YOUR OBJECTIVE:
Only one stretch of the data below should be repeated: the lines from the line containing "(553, 343) = (440, 213): grey" through the line containing "(292, 309) = (305, 262): none -> blue egg", inclusive, exactly as they are.

Object change listings:

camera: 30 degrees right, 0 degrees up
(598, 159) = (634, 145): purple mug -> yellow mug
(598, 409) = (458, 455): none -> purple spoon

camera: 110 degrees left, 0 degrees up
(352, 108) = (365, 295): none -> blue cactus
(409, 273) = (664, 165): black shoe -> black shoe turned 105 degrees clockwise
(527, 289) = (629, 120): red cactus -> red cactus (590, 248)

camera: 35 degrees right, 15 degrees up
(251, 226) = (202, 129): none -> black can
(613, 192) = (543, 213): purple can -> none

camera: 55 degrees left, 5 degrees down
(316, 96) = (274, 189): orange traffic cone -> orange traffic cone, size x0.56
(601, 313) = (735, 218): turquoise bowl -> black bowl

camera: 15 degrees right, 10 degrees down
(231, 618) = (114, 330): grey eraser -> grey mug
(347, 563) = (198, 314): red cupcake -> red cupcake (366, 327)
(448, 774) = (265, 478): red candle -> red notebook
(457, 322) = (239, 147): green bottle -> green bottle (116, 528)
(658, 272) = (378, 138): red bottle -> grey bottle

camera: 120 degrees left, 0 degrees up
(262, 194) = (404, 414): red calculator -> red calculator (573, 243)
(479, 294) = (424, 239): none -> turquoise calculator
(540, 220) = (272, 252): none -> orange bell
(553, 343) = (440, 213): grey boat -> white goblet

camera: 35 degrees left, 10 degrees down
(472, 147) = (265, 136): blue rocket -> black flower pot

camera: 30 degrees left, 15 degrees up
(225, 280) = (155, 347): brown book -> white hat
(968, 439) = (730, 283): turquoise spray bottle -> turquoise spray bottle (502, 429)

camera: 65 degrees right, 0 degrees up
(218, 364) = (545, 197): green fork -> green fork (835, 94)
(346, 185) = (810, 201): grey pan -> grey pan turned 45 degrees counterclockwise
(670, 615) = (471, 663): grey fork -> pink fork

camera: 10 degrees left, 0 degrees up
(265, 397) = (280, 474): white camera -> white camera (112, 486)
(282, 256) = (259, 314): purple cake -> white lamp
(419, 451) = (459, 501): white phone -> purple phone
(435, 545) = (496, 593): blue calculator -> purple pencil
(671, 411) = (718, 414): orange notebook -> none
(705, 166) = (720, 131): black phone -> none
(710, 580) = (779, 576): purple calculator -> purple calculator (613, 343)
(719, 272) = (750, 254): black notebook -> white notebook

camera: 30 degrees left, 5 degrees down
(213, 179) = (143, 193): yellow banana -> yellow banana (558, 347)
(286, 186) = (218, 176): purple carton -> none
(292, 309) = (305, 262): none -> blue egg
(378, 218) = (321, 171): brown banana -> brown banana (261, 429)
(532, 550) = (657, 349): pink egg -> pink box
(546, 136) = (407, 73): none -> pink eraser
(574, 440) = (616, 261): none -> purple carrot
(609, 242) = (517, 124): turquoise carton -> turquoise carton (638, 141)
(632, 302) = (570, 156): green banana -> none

SOLUTION FOR THIS EXERCISE:
(553, 343) = (440, 213): grey boat -> white goblet

camera: 35 degrees left, 10 degrees down
(472, 147) = (265, 136): blue rocket -> black flower pot

camera: 30 degrees left, 15 degrees up
(225, 280) = (155, 347): brown book -> white hat
(968, 439) = (730, 283): turquoise spray bottle -> turquoise spray bottle (502, 429)

camera: 65 degrees right, 0 degrees up
(218, 364) = (545, 197): green fork -> green fork (835, 94)
(346, 185) = (810, 201): grey pan -> grey pan turned 45 degrees counterclockwise
(670, 615) = (471, 663): grey fork -> pink fork

camera: 10 degrees left, 0 degrees up
(265, 397) = (280, 474): white camera -> white camera (112, 486)
(282, 256) = (259, 314): purple cake -> white lamp
(419, 451) = (459, 501): white phone -> purple phone
(435, 545) = (496, 593): blue calculator -> purple pencil
(671, 411) = (718, 414): orange notebook -> none
(705, 166) = (720, 131): black phone -> none
(710, 580) = (779, 576): purple calculator -> purple calculator (613, 343)
(719, 272) = (750, 254): black notebook -> white notebook

camera: 30 degrees left, 5 degrees down
(213, 179) = (143, 193): yellow banana -> yellow banana (558, 347)
(286, 186) = (218, 176): purple carton -> none
(292, 309) = (305, 262): none -> blue egg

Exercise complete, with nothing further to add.